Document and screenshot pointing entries
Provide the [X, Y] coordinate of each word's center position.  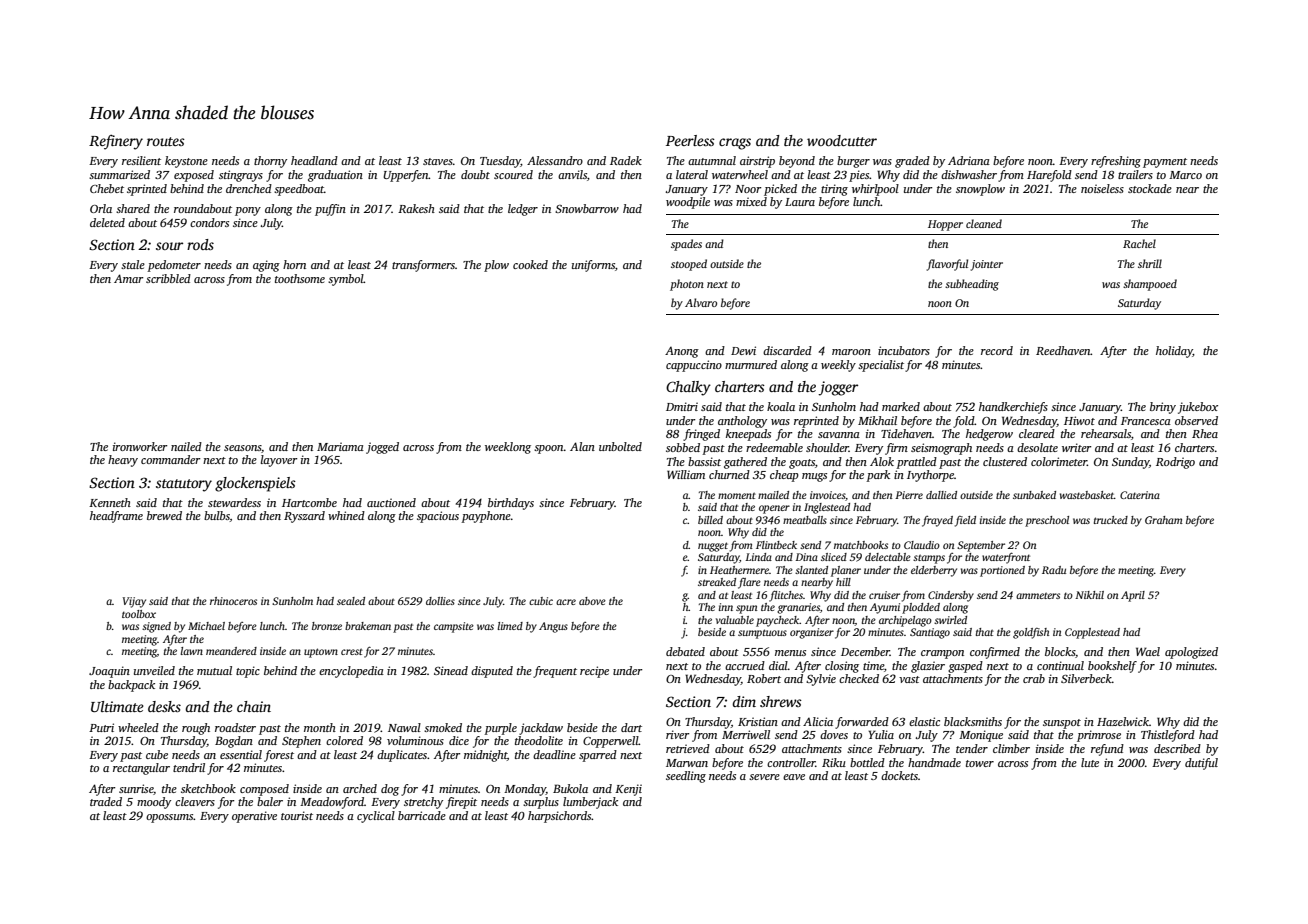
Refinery [116, 142]
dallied [941, 495]
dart [631, 727]
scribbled [168, 278]
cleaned [984, 223]
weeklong [508, 448]
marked [901, 406]
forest [279, 756]
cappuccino [694, 366]
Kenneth [110, 502]
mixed [751, 201]
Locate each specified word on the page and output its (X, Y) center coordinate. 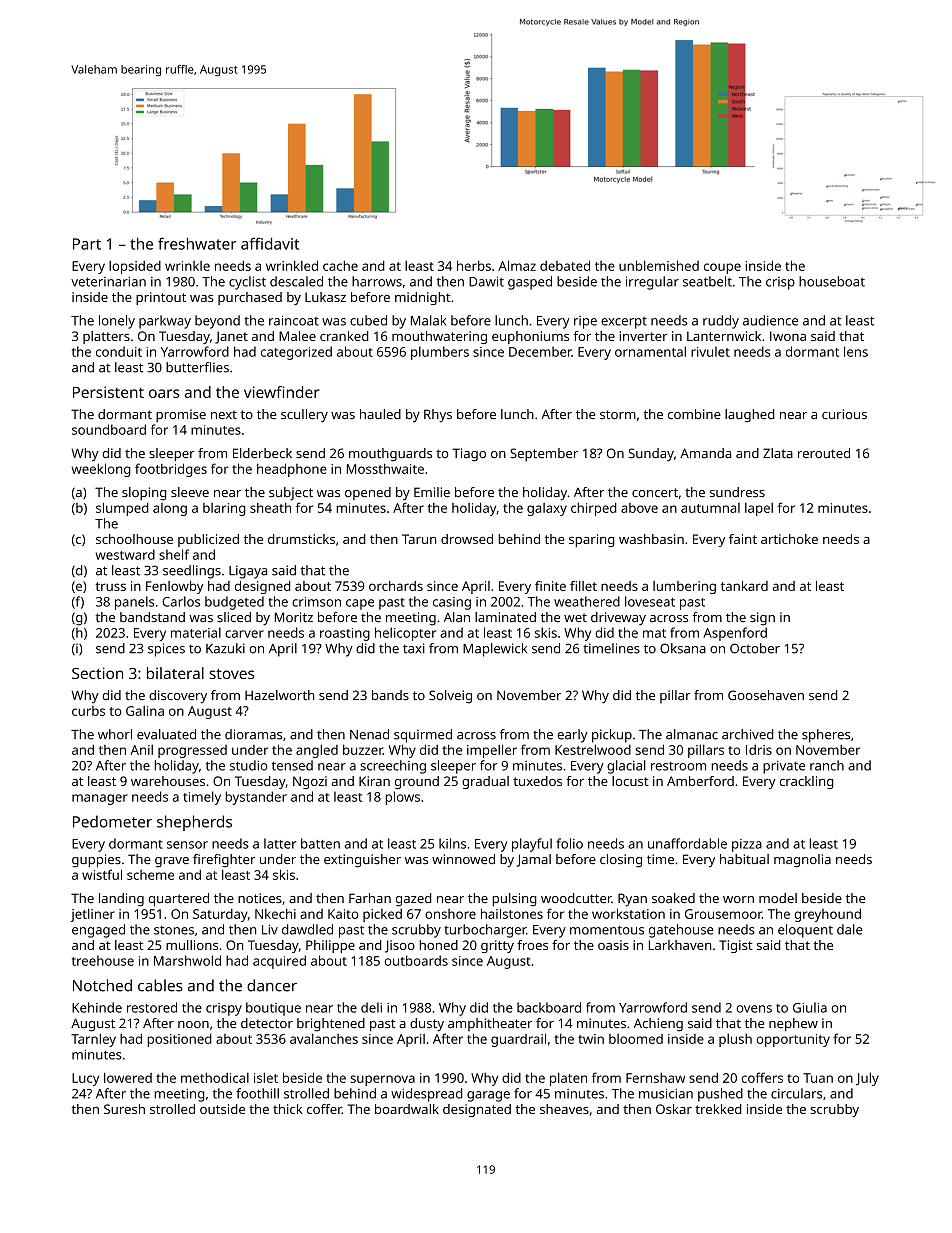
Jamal (534, 860)
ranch (827, 765)
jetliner (92, 915)
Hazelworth (279, 695)
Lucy (85, 1079)
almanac (692, 734)
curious (844, 414)
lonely (117, 322)
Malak (428, 320)
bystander (256, 798)
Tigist (736, 946)
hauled (380, 414)
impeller (492, 751)
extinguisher (362, 861)
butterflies (197, 367)
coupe (722, 268)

DIRECTIONS FOR THIS TASK — Please arrange every line of the material above as a numbered list, skipping blank lines and leaving the pictures out.

WORKED ANSWER —
1. Provide the [X, Y] coordinate of each word's center position.  
2. Refinery [116, 142]
3. dallied [941, 495]
4. dart [631, 727]
5. scribbled [168, 278]
6. cleaned [984, 223]
7. weeklong [508, 448]
8. marked [901, 406]
9. forest [279, 756]
10. cappuccino [694, 366]
11. Kenneth [110, 502]
12. mixed [751, 201]
13. Locate each specified word on the page and output its (X, Y) center coordinate. 
14. Jamal (534, 860)
15. ranch (827, 765)
16. jetliner (92, 915)
17. Hazelworth (279, 695)
18. Lucy (85, 1079)
19. almanac (692, 734)
20. curious (844, 414)
21. lonely (117, 322)
22. Malak (428, 320)
23. bystander (256, 798)
24. Tigist (736, 946)
25. hauled (380, 414)
26. impeller (492, 751)
27. extinguisher (362, 861)
28. butterflies (197, 367)
29. coupe (722, 268)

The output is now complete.